=== Section Start ===

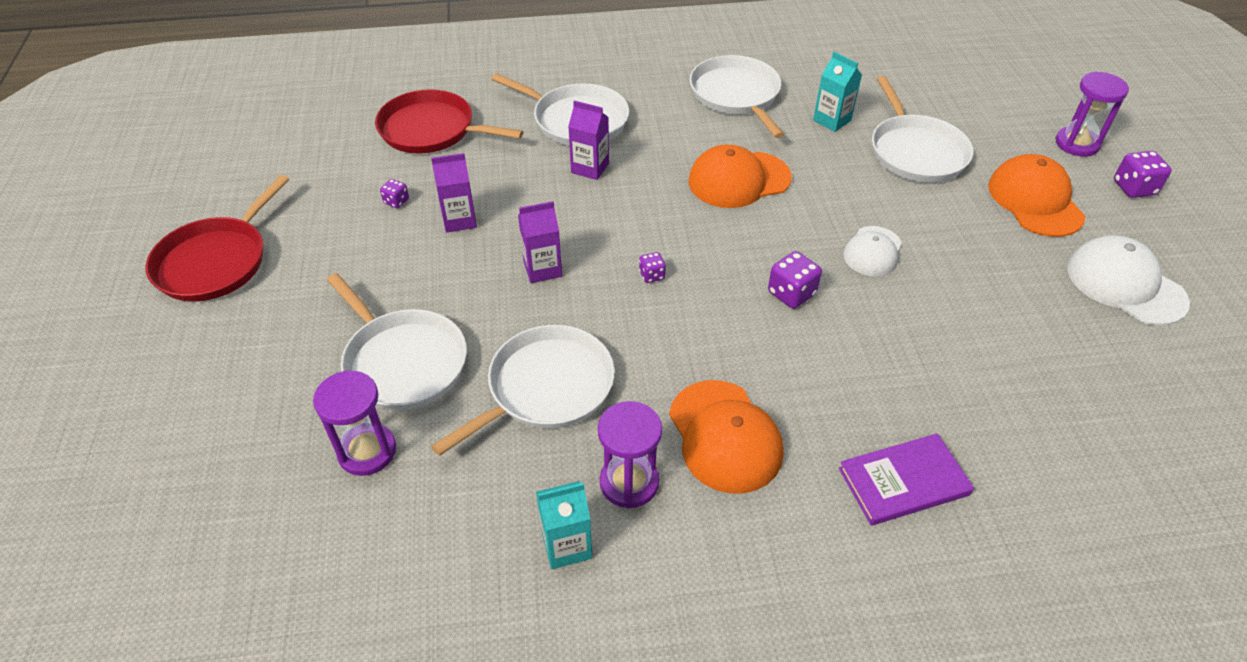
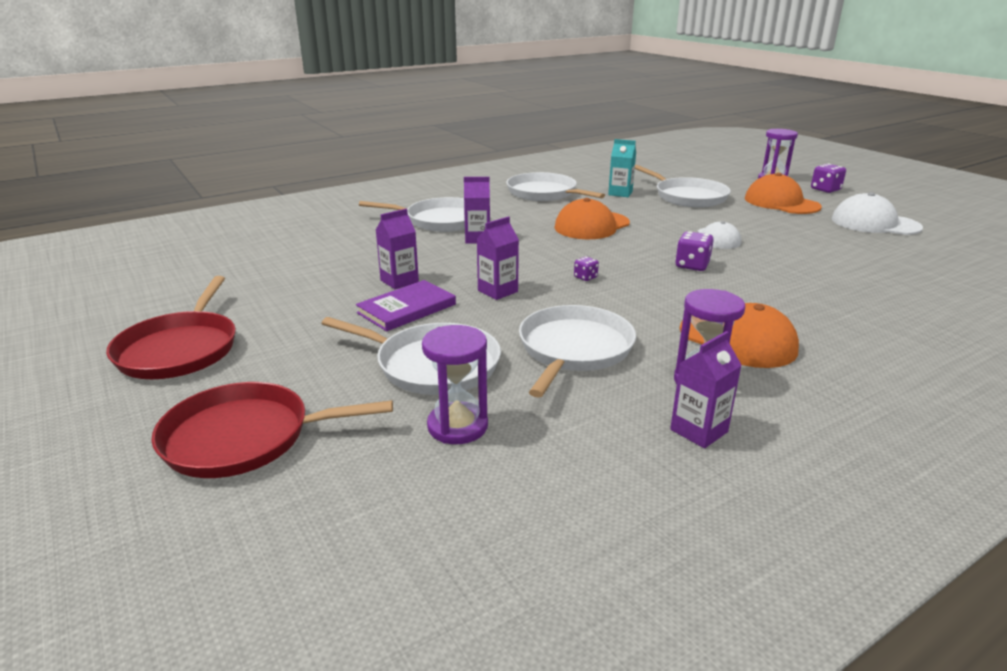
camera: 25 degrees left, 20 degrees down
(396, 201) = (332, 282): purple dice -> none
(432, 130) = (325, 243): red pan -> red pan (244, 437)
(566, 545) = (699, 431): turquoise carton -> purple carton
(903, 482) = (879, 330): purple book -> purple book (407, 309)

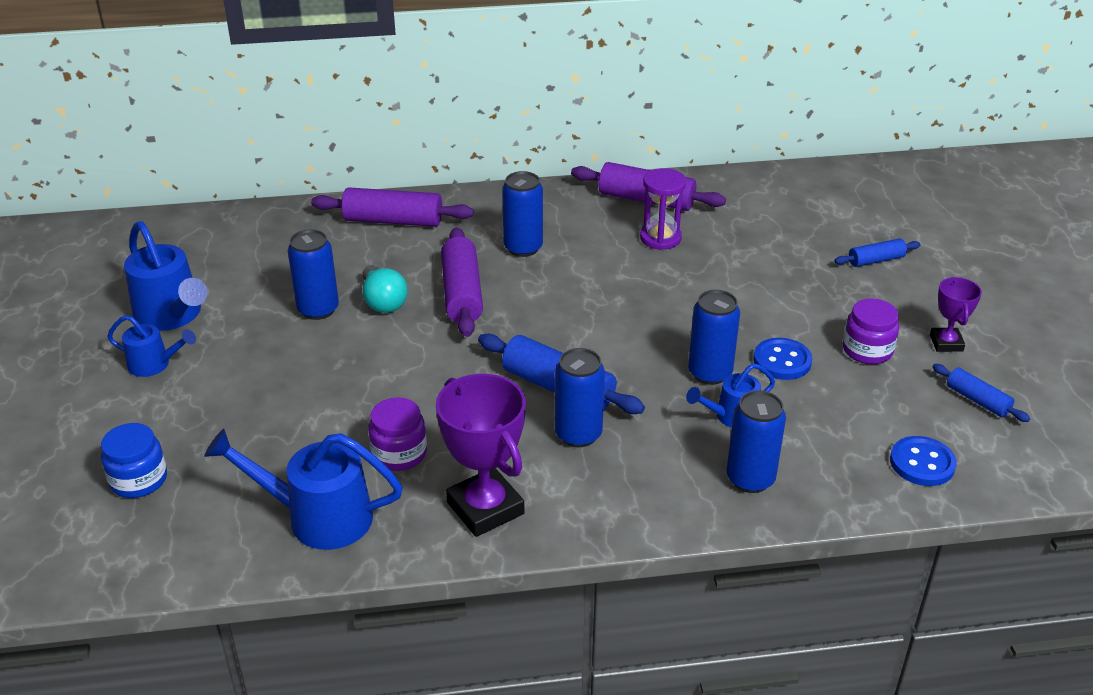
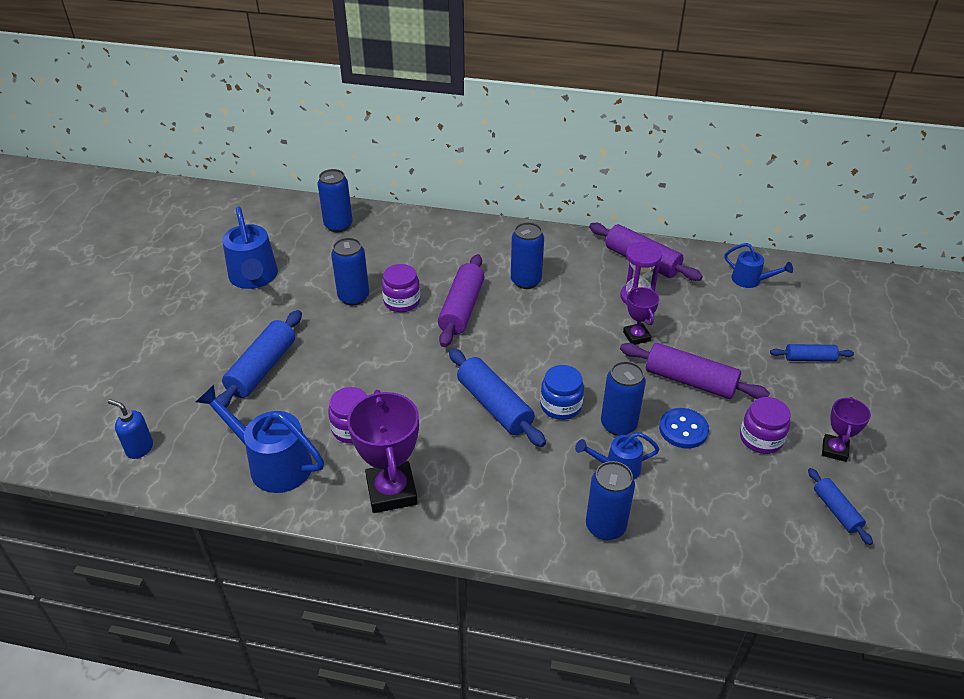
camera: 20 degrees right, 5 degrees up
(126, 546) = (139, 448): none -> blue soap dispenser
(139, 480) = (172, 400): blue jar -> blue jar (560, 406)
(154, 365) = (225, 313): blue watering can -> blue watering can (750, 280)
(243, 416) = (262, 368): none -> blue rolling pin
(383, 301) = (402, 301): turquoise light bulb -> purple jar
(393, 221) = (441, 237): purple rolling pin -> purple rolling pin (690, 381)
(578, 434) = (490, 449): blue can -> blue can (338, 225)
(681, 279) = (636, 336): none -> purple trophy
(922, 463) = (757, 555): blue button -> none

=== Section End ===
=== Section Start ===

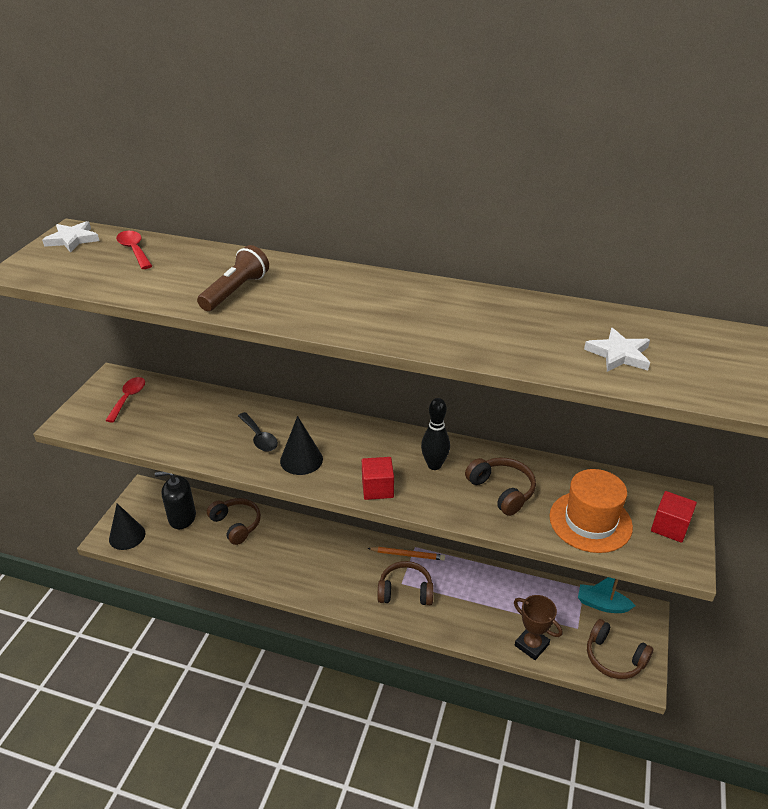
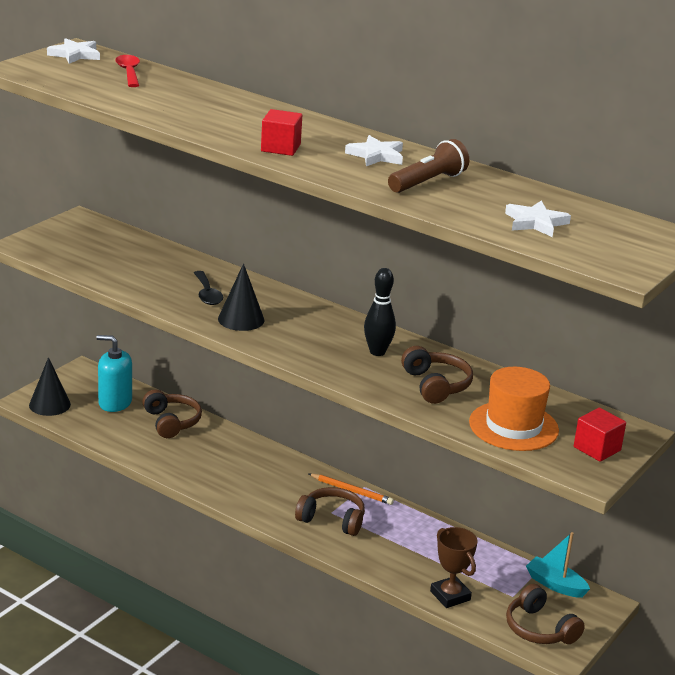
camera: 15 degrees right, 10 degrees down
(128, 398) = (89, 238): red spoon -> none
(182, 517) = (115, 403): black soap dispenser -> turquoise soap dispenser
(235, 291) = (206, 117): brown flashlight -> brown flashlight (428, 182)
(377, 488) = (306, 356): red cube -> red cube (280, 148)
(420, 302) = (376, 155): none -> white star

=== Section End ===
=== Section Start ===

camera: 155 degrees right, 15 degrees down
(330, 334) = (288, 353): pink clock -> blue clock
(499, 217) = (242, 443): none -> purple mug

=== Section End ===

Write out word for word the lines above that run from the one with "camera: 25 degrees left, 20 degrees down" to the one with "(922, 463) = (757, 555): blue button -> none". Include both end lines; exclude the images.

camera: 25 degrees left, 20 degrees down
(396, 201) = (332, 282): purple dice -> none
(432, 130) = (325, 243): red pan -> red pan (244, 437)
(566, 545) = (699, 431): turquoise carton -> purple carton
(903, 482) = (879, 330): purple book -> purple book (407, 309)

camera: 20 degrees right, 5 degrees up
(126, 546) = (139, 448): none -> blue soap dispenser
(139, 480) = (172, 400): blue jar -> blue jar (560, 406)
(154, 365) = (225, 313): blue watering can -> blue watering can (750, 280)
(243, 416) = (262, 368): none -> blue rolling pin
(383, 301) = (402, 301): turquoise light bulb -> purple jar
(393, 221) = (441, 237): purple rolling pin -> purple rolling pin (690, 381)
(578, 434) = (490, 449): blue can -> blue can (338, 225)
(681, 279) = (636, 336): none -> purple trophy
(922, 463) = (757, 555): blue button -> none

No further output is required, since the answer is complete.